● **Required work**: On how many lines of the data below does the word "pentagon" appear? Reply with the number only.
-- Records shown follows --
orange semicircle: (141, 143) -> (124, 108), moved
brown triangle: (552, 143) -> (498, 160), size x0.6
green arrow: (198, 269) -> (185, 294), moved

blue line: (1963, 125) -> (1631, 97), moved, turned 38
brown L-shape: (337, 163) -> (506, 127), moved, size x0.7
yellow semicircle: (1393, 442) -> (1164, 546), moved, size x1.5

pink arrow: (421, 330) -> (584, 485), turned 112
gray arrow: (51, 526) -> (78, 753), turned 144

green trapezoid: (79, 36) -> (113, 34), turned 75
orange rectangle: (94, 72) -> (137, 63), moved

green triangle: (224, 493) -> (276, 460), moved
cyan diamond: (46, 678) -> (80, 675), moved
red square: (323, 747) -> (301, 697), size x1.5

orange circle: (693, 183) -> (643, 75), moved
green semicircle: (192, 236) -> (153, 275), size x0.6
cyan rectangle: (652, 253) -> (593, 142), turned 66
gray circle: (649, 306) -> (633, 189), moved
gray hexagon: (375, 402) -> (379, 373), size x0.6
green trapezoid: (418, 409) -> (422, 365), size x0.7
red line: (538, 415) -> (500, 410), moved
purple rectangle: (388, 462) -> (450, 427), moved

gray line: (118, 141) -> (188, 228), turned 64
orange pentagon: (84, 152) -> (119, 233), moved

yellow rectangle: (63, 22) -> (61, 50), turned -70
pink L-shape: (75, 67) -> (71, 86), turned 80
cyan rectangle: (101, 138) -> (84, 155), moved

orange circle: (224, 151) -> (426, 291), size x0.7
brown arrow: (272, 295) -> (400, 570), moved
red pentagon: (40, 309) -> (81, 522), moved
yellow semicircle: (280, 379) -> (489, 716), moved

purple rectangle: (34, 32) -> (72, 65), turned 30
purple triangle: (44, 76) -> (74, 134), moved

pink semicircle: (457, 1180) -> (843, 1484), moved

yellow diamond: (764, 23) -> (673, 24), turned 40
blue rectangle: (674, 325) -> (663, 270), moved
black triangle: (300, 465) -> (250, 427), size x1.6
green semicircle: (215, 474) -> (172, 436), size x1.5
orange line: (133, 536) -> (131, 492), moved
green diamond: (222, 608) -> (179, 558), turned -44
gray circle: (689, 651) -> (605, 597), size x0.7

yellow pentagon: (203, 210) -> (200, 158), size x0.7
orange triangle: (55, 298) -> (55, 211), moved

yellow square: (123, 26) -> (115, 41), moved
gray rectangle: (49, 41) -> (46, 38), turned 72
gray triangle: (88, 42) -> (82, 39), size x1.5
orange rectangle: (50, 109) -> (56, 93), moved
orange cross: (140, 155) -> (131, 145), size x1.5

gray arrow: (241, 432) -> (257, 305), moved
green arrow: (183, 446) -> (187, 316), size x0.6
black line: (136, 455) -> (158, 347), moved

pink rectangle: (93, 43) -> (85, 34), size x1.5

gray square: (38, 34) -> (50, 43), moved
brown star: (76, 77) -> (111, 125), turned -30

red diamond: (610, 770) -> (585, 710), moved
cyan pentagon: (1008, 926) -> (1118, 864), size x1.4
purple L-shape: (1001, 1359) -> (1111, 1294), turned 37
-- Records shown concluded --
● **Exercise output**: 4